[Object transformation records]
───

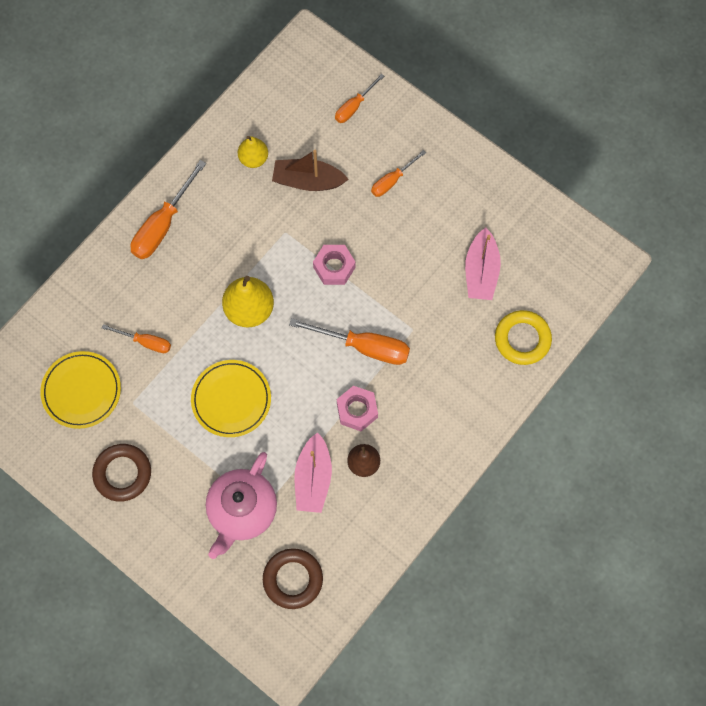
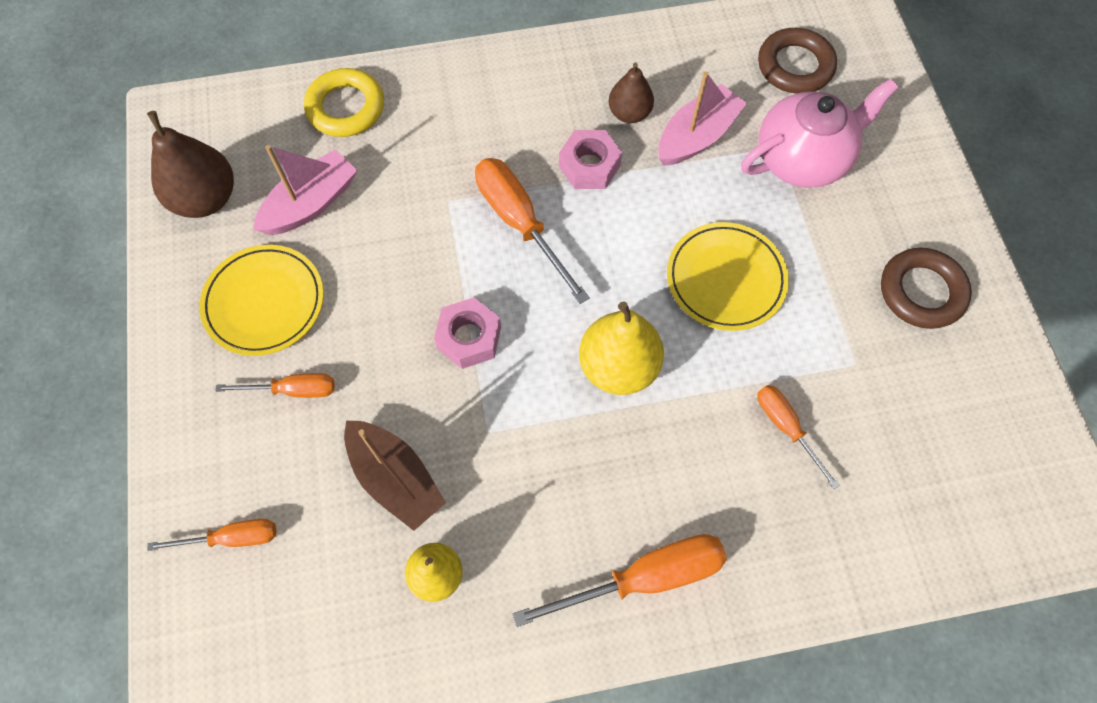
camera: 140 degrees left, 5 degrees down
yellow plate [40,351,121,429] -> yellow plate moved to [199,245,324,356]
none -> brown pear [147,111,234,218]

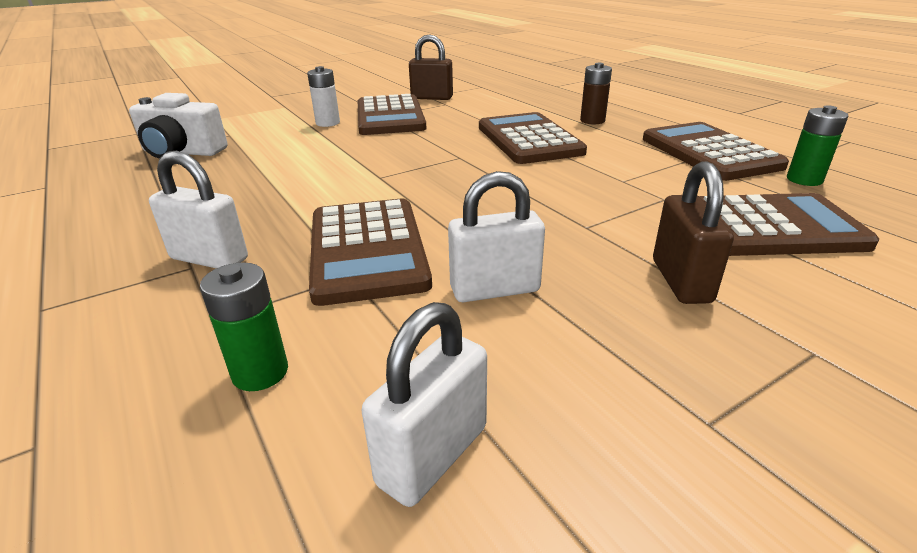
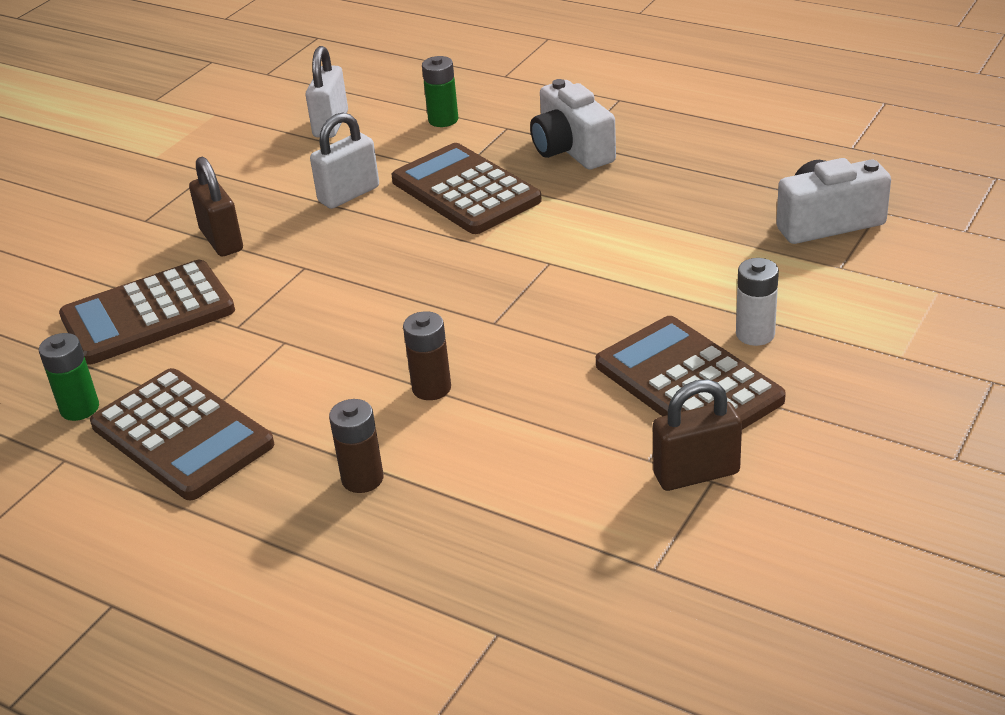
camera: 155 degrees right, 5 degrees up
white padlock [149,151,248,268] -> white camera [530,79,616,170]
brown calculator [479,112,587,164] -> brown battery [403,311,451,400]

───

> [Exercise requirements]: Write out the entries again, exactly as given, skipping any images.

> [Answer for this exercise]:
camera: 140 degrees left, 5 degrees down
yellow plate [40,351,121,429] -> yellow plate moved to [199,245,324,356]
none -> brown pear [147,111,234,218]

camera: 155 degrees right, 5 degrees up
white padlock [149,151,248,268] -> white camera [530,79,616,170]
brown calculator [479,112,587,164] -> brown battery [403,311,451,400]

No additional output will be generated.